- [WHAT THE TASK ASKS]: The response must reproduce every record below without alteration.

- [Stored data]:
----

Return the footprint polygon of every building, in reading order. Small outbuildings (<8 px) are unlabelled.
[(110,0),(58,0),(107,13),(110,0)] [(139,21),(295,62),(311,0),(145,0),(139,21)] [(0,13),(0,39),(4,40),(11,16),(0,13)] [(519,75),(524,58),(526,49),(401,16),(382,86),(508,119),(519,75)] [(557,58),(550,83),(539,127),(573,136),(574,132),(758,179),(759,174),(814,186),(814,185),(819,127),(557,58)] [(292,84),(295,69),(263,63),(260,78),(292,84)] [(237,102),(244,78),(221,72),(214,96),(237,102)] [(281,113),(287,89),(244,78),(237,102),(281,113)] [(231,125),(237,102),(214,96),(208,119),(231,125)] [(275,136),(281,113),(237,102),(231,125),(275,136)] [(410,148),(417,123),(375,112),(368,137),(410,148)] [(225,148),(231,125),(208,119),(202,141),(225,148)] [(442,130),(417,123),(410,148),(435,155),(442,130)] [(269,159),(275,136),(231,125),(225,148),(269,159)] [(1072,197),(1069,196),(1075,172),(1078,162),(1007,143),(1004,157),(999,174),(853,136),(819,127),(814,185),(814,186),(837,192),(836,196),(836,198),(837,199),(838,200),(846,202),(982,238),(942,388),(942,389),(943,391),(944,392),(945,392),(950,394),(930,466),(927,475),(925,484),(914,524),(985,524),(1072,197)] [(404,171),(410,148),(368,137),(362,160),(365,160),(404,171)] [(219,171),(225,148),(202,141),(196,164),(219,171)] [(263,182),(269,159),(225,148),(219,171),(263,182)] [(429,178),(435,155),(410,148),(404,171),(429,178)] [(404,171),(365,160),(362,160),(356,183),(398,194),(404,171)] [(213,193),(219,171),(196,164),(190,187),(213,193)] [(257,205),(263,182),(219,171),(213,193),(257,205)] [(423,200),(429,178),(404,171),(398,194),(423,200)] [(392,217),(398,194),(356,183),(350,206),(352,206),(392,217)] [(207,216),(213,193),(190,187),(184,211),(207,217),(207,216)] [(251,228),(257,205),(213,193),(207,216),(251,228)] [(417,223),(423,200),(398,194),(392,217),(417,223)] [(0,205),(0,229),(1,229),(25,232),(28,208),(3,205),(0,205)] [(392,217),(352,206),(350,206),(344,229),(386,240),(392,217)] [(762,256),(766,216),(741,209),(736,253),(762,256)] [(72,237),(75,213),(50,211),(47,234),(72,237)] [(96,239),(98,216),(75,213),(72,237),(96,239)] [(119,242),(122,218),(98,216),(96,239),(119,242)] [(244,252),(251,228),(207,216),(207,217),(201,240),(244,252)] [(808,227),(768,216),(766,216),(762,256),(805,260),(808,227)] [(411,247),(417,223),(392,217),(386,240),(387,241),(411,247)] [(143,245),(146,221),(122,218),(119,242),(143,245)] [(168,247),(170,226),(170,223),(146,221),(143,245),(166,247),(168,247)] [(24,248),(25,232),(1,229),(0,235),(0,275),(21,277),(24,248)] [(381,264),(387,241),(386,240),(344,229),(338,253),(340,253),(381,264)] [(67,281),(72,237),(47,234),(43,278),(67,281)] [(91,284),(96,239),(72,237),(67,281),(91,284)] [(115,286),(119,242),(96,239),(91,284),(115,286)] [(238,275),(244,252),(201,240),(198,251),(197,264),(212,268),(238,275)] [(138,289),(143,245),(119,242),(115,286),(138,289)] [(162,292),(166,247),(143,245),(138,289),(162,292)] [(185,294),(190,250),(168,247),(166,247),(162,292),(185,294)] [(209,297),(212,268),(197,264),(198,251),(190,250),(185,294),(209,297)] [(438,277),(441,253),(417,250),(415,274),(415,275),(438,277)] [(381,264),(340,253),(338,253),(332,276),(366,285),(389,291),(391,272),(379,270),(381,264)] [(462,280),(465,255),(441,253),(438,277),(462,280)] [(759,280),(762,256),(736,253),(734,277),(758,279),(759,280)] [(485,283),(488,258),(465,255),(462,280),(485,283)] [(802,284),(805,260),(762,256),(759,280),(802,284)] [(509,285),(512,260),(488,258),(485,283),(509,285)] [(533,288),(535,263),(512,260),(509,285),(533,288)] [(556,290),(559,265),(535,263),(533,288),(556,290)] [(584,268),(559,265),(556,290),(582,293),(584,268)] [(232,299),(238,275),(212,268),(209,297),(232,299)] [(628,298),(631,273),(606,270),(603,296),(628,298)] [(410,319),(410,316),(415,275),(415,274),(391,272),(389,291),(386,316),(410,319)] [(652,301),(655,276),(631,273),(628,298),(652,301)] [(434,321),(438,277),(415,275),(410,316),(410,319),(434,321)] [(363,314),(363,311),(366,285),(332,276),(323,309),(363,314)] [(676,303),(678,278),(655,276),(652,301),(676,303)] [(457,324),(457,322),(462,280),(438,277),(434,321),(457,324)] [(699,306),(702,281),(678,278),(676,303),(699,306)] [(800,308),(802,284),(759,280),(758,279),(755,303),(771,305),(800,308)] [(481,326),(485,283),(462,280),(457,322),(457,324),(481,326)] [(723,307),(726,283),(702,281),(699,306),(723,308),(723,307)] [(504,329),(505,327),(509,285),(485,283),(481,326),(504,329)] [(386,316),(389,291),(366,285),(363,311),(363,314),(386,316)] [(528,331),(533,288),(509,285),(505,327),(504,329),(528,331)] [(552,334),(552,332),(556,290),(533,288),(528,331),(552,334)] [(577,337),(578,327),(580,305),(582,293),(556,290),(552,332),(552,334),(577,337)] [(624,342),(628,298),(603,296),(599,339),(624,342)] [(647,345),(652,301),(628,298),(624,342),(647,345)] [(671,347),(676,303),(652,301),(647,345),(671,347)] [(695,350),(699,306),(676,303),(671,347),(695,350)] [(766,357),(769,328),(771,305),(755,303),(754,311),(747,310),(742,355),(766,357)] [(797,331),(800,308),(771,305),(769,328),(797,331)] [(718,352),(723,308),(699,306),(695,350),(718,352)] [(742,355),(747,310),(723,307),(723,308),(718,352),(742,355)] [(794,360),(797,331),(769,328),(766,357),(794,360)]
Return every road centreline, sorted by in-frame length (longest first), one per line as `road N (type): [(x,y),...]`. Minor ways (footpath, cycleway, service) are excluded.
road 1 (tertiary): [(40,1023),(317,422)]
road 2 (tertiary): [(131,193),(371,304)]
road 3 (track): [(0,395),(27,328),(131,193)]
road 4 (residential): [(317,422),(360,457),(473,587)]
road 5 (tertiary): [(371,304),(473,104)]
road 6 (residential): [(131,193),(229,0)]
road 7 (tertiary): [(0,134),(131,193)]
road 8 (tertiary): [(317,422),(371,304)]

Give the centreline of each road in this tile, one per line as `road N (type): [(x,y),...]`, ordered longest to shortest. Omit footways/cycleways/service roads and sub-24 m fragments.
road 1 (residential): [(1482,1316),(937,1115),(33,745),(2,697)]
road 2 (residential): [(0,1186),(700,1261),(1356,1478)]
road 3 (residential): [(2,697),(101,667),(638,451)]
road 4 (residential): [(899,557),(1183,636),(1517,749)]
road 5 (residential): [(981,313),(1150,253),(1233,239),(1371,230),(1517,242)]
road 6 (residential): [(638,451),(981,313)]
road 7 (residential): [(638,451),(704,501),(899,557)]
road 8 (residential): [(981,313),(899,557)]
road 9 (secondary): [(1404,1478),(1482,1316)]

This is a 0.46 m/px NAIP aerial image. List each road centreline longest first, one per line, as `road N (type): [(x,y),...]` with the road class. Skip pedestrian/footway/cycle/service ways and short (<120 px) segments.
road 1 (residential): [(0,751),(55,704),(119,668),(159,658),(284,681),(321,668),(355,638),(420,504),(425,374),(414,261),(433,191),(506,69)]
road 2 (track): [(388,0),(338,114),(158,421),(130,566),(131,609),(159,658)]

----

- [EXERCISE SOLUTION]:
Return the footprint polygon of every building, in reading order. Small outbuildings (<8 px) are unlabelled.
[(110,0),(58,0),(107,13),(110,0)] [(139,21),(295,62),(311,0),(145,0),(139,21)] [(0,13),(0,39),(4,40),(11,16),(0,13)] [(519,75),(524,58),(526,49),(401,16),(382,86),(508,119),(519,75)] [(557,58),(550,83),(539,127),(573,136),(574,132),(758,179),(759,174),(814,186),(814,185),(819,127),(557,58)] [(292,84),(295,69),(263,63),(260,78),(292,84)] [(237,102),(244,78),(221,72),(214,96),(237,102)] [(281,113),(287,89),(244,78),(237,102),(281,113)] [(231,125),(237,102),(214,96),(208,119),(231,125)] [(275,136),(281,113),(237,102),(231,125),(275,136)] [(410,148),(417,123),(375,112),(368,137),(410,148)] [(225,148),(231,125),(208,119),(202,141),(225,148)] [(442,130),(417,123),(410,148),(435,155),(442,130)] [(269,159),(275,136),(231,125),(225,148),(269,159)] [(1072,197),(1069,196),(1075,172),(1078,162),(1007,143),(1004,157),(999,174),(853,136),(819,127),(814,185),(814,186),(837,192),(836,196),(836,198),(837,199),(838,200),(846,202),(982,238),(942,388),(942,389),(943,391),(944,392),(945,392),(950,394),(930,466),(927,475),(925,484),(914,524),(985,524),(1072,197)] [(404,171),(410,148),(368,137),(362,160),(365,160),(404,171)] [(219,171),(225,148),(202,141),(196,164),(219,171)] [(263,182),(269,159),(225,148),(219,171),(263,182)] [(429,178),(435,155),(410,148),(404,171),(429,178)] [(404,171),(365,160),(362,160),(356,183),(398,194),(404,171)] [(213,193),(219,171),(196,164),(190,187),(213,193)] [(257,205),(263,182),(219,171),(213,193),(257,205)] [(423,200),(429,178),(404,171),(398,194),(423,200)] [(392,217),(398,194),(356,183),(350,206),(352,206),(392,217)] [(207,216),(213,193),(190,187),(184,211),(207,217),(207,216)] [(251,228),(257,205),(213,193),(207,216),(251,228)] [(417,223),(423,200),(398,194),(392,217),(417,223)] [(0,205),(0,229),(1,229),(25,232),(28,208),(3,205),(0,205)] [(392,217),(352,206),(350,206),(344,229),(386,240),(392,217)] [(762,256),(766,216),(741,209),(736,253),(762,256)] [(72,237),(75,213),(50,211),(47,234),(72,237)] [(96,239),(98,216),(75,213),(72,237),(96,239)] [(119,242),(122,218),(98,216),(96,239),(119,242)] [(244,252),(251,228),(207,216),(207,217),(201,240),(244,252)] [(808,227),(768,216),(766,216),(762,256),(805,260),(808,227)] [(411,247),(417,223),(392,217),(386,240),(387,241),(411,247)] [(143,245),(146,221),(122,218),(119,242),(143,245)] [(168,247),(170,226),(170,223),(146,221),(143,245),(166,247),(168,247)] [(24,248),(25,232),(1,229),(0,235),(0,275),(21,277),(24,248)] [(381,264),(387,241),(386,240),(344,229),(338,253),(340,253),(381,264)] [(67,281),(72,237),(47,234),(43,278),(67,281)] [(91,284),(96,239),(72,237),(67,281),(91,284)] [(115,286),(119,242),(96,239),(91,284),(115,286)] [(238,275),(244,252),(201,240),(198,251),(197,264),(212,268),(238,275)] [(138,289),(143,245),(119,242),(115,286),(138,289)] [(162,292),(166,247),(143,245),(138,289),(162,292)] [(185,294),(190,250),(168,247),(166,247),(162,292),(185,294)] [(209,297),(212,268),(197,264),(198,251),(190,250),(185,294),(209,297)] [(438,277),(441,253),(417,250),(415,274),(415,275),(438,277)] [(381,264),(340,253),(338,253),(332,276),(366,285),(389,291),(391,272),(379,270),(381,264)] [(462,280),(465,255),(441,253),(438,277),(462,280)] [(759,280),(762,256),(736,253),(734,277),(758,279),(759,280)] [(485,283),(488,258),(465,255),(462,280),(485,283)] [(802,284),(805,260),(762,256),(759,280),(802,284)] [(509,285),(512,260),(488,258),(485,283),(509,285)] [(533,288),(535,263),(512,260),(509,285),(533,288)] [(556,290),(559,265),(535,263),(533,288),(556,290)] [(584,268),(559,265),(556,290),(582,293),(584,268)] [(232,299),(238,275),(212,268),(209,297),(232,299)] [(628,298),(631,273),(606,270),(603,296),(628,298)] [(410,319),(410,316),(415,275),(415,274),(391,272),(389,291),(386,316),(410,319)] [(652,301),(655,276),(631,273),(628,298),(652,301)] [(434,321),(438,277),(415,275),(410,316),(410,319),(434,321)] [(363,314),(363,311),(366,285),(332,276),(323,309),(363,314)] [(676,303),(678,278),(655,276),(652,301),(676,303)] [(457,324),(457,322),(462,280),(438,277),(434,321),(457,324)] [(699,306),(702,281),(678,278),(676,303),(699,306)] [(800,308),(802,284),(759,280),(758,279),(755,303),(771,305),(800,308)] [(481,326),(485,283),(462,280),(457,322),(457,324),(481,326)] [(723,307),(726,283),(702,281),(699,306),(723,308),(723,307)] [(504,329),(505,327),(509,285),(485,283),(481,326),(504,329)] [(386,316),(389,291),(366,285),(363,311),(363,314),(386,316)] [(528,331),(533,288),(509,285),(505,327),(504,329),(528,331)] [(552,334),(552,332),(556,290),(533,288),(528,331),(552,334)] [(577,337),(578,327),(580,305),(582,293),(556,290),(552,332),(552,334),(577,337)] [(624,342),(628,298),(603,296),(599,339),(624,342)] [(647,345),(652,301),(628,298),(624,342),(647,345)] [(671,347),(676,303),(652,301),(647,345),(671,347)] [(695,350),(699,306),(676,303),(671,347),(695,350)] [(766,357),(769,328),(771,305),(755,303),(754,311),(747,310),(742,355),(766,357)] [(797,331),(800,308),(771,305),(769,328),(797,331)] [(718,352),(723,308),(699,306),(695,350),(718,352)] [(742,355),(747,310),(723,307),(723,308),(718,352),(742,355)] [(794,360),(797,331),(769,328),(766,357),(794,360)]
Return every road centreline, sorted by in-frame length (longest first), one per line as `road N (type): [(x,y),...]`. Minor ways (footpath, cycleway, service) are excluded.
road 1 (tertiary): [(40,1023),(317,422)]
road 2 (tertiary): [(131,193),(371,304)]
road 3 (track): [(0,395),(27,328),(131,193)]
road 4 (residential): [(317,422),(360,457),(473,587)]
road 5 (tertiary): [(371,304),(473,104)]
road 6 (residential): [(131,193),(229,0)]
road 7 (tertiary): [(0,134),(131,193)]
road 8 (tertiary): [(317,422),(371,304)]

Give the centreline of each road in this tile, one per line as `road N (type): [(x,y),...]`, ordered longest to shortest. Omit footways/cycleways/service roads and sub-24 m fragments.
road 1 (residential): [(1482,1316),(937,1115),(33,745),(2,697)]
road 2 (residential): [(0,1186),(700,1261),(1356,1478)]
road 3 (residential): [(2,697),(101,667),(638,451)]
road 4 (residential): [(899,557),(1183,636),(1517,749)]
road 5 (residential): [(981,313),(1150,253),(1233,239),(1371,230),(1517,242)]
road 6 (residential): [(638,451),(981,313)]
road 7 (residential): [(638,451),(704,501),(899,557)]
road 8 (residential): [(981,313),(899,557)]
road 9 (secondary): [(1404,1478),(1482,1316)]

This is a 0.46 m/px NAIP aerial image. List each road centreline longest first, one per line, as `road N (type): [(x,y),...]` with the road class. Skip pedestrian/footway/cycle/service ways and short (<120 px) segments.
road 1 (residential): [(0,751),(55,704),(119,668),(159,658),(284,681),(321,668),(355,638),(420,504),(425,374),(414,261),(433,191),(506,69)]
road 2 (track): [(388,0),(338,114),(158,421),(130,566),(131,609),(159,658)]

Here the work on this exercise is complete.